Work to be completed:
The lines below starting at the line containing "(459, 551) = (102, 147): purple" and ending at the line containing "(625, 283) = (479, 244): black" are to be repeated exactly, with both ends kept and nothing else added.

Data extract:

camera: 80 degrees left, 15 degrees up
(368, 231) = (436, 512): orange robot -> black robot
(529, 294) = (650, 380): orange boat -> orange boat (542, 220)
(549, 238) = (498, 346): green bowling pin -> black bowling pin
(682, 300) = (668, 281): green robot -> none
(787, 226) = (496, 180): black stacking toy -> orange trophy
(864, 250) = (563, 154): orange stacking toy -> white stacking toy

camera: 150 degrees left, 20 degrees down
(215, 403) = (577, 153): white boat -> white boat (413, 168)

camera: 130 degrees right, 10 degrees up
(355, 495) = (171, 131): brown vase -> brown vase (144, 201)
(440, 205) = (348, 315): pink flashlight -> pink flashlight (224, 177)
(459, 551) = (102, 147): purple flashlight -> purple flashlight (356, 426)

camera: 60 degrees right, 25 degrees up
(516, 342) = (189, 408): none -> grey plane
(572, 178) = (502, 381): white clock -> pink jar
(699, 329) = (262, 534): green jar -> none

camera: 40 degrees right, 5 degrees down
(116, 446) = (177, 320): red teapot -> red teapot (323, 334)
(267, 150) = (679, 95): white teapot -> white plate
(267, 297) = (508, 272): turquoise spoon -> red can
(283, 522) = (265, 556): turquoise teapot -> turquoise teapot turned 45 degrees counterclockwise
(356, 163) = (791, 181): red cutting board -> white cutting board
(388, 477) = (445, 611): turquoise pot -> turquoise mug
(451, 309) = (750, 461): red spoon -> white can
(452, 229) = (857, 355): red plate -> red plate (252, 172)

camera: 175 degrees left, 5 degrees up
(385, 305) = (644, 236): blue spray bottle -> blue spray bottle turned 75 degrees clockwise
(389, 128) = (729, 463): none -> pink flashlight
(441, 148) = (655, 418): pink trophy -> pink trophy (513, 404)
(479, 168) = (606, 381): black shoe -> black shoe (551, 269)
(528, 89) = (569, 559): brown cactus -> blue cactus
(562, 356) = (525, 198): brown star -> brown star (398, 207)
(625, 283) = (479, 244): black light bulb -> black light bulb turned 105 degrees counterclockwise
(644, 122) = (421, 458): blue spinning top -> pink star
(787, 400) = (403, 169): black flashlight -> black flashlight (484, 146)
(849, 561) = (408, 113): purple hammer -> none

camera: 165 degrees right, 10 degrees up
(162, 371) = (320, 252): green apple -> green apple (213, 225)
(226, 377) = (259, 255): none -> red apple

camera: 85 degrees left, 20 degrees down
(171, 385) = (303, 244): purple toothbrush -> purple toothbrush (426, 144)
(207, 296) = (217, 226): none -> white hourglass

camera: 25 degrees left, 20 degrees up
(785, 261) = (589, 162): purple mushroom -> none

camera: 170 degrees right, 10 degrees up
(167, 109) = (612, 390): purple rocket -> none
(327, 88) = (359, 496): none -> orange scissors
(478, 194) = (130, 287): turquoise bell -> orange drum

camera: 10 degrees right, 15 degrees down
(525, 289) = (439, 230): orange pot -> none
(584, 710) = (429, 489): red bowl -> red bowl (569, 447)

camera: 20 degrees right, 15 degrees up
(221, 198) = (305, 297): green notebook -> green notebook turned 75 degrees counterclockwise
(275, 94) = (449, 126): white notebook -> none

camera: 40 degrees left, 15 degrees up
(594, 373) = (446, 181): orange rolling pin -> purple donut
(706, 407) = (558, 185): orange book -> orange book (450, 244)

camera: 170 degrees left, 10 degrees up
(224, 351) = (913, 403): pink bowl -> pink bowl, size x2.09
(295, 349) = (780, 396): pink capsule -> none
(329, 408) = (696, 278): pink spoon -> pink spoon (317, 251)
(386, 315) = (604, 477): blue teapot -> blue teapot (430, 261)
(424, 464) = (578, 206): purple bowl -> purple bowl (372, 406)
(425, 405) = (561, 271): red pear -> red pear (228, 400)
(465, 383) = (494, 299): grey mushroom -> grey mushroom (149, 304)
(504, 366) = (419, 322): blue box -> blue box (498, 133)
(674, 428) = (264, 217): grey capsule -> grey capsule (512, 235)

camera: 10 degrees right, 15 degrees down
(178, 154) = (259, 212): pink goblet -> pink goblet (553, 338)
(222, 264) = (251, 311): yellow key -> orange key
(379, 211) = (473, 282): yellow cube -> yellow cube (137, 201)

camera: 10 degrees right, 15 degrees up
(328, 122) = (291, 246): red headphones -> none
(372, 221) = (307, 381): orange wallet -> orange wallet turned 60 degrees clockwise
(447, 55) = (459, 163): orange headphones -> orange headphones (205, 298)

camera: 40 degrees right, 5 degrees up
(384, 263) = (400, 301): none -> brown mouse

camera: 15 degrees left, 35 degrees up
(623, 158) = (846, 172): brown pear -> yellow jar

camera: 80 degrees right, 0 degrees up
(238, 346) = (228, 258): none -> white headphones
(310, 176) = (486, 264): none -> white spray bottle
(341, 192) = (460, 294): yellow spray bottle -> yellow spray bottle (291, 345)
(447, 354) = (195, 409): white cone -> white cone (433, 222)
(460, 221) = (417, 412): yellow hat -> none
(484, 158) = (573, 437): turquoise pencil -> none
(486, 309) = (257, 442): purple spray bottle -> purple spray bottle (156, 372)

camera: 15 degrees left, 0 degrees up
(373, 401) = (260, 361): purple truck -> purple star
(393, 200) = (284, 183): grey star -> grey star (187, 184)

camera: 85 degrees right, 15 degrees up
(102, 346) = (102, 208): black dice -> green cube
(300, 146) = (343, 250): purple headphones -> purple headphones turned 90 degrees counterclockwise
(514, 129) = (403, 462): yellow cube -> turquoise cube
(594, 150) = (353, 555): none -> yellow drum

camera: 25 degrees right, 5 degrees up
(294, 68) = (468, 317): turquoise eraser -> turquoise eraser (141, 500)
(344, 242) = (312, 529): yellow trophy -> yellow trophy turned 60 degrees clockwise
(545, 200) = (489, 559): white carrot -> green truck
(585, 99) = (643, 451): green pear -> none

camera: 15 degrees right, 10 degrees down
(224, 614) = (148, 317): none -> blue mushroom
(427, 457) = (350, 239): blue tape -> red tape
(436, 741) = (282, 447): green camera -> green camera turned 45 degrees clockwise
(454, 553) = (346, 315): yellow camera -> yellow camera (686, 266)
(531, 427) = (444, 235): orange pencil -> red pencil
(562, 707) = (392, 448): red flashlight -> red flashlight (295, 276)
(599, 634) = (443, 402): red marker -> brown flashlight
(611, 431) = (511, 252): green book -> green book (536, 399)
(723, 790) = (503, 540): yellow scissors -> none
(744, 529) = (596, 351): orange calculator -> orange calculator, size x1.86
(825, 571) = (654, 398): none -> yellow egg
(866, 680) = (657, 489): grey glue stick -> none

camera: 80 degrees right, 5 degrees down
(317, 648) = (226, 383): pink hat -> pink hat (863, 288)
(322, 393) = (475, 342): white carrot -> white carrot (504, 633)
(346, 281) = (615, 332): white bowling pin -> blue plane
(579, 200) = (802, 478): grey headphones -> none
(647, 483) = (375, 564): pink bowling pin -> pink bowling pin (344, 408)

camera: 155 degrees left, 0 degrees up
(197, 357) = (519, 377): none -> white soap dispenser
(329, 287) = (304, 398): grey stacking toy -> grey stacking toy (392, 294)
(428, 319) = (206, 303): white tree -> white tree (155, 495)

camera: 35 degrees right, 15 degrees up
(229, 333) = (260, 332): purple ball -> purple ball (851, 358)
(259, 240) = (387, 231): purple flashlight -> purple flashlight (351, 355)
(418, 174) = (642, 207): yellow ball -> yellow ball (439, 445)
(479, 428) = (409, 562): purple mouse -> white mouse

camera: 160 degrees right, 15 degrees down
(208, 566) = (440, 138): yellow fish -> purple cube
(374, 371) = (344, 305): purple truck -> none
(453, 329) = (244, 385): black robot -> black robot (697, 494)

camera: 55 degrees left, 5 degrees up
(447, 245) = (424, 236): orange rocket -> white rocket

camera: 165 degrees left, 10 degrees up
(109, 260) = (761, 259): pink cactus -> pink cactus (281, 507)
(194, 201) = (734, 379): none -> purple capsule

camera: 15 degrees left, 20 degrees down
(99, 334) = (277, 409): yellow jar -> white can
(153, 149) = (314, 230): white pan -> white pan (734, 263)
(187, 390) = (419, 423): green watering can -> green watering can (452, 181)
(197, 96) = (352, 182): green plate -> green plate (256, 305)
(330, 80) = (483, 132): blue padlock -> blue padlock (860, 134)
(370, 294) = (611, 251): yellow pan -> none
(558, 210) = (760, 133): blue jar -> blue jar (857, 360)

Task result:
(459, 551) = (102, 147): purple flashlight -> purple flashlight (356, 426)

camera: 60 degrees right, 25 degrees up
(516, 342) = (189, 408): none -> grey plane
(572, 178) = (502, 381): white clock -> pink jar
(699, 329) = (262, 534): green jar -> none

camera: 40 degrees right, 5 degrees down
(116, 446) = (177, 320): red teapot -> red teapot (323, 334)
(267, 150) = (679, 95): white teapot -> white plate
(267, 297) = (508, 272): turquoise spoon -> red can
(283, 522) = (265, 556): turquoise teapot -> turquoise teapot turned 45 degrees counterclockwise
(356, 163) = (791, 181): red cutting board -> white cutting board
(388, 477) = (445, 611): turquoise pot -> turquoise mug
(451, 309) = (750, 461): red spoon -> white can
(452, 229) = (857, 355): red plate -> red plate (252, 172)

camera: 175 degrees left, 5 degrees up
(385, 305) = (644, 236): blue spray bottle -> blue spray bottle turned 75 degrees clockwise
(389, 128) = (729, 463): none -> pink flashlight
(441, 148) = (655, 418): pink trophy -> pink trophy (513, 404)
(479, 168) = (606, 381): black shoe -> black shoe (551, 269)
(528, 89) = (569, 559): brown cactus -> blue cactus
(562, 356) = (525, 198): brown star -> brown star (398, 207)
(625, 283) = (479, 244): black light bulb -> black light bulb turned 105 degrees counterclockwise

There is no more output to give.